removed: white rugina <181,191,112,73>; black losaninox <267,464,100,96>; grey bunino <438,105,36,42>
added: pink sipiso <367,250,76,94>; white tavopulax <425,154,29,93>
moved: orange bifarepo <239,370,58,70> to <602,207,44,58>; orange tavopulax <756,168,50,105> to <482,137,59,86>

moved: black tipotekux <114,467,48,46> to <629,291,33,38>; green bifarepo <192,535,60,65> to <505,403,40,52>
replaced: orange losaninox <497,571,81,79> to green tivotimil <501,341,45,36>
==
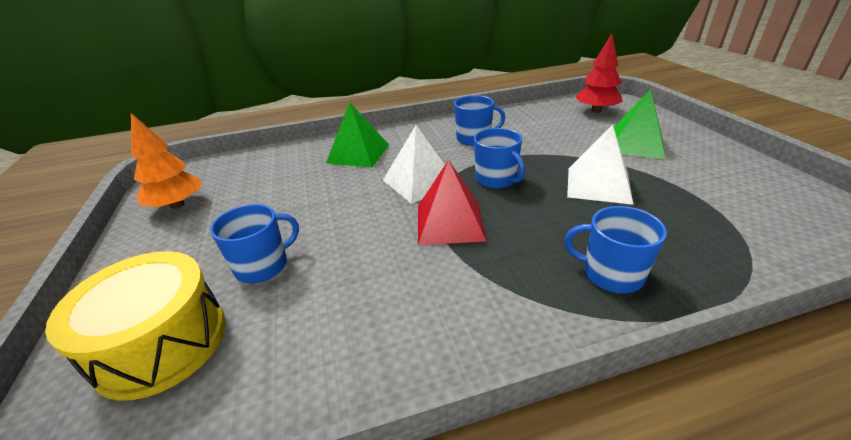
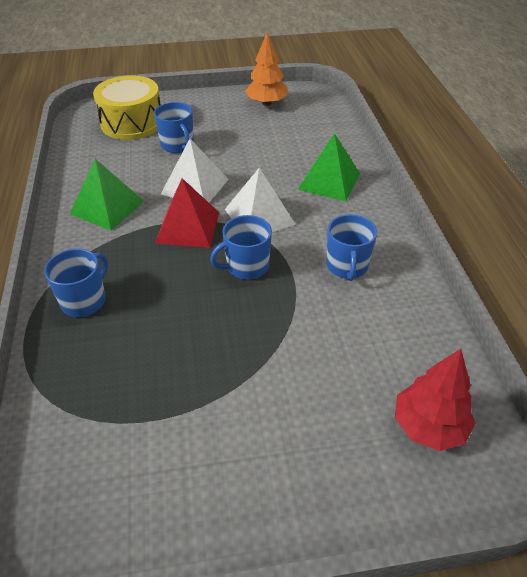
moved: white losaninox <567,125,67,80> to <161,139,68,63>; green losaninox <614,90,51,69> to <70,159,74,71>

■ **WHAT THIS TASK INVOLVES**
Go through the material above and output exactly the lines from the one containing "removed: white rugina" through the one containing "added: pink sipiso".

■ **EXERCISE SOLUTION**
removed: white rugina <181,191,112,73>; black losaninox <267,464,100,96>; grey bunino <438,105,36,42>
added: pink sipiso <367,250,76,94>; white tavopulax <425,154,29,93>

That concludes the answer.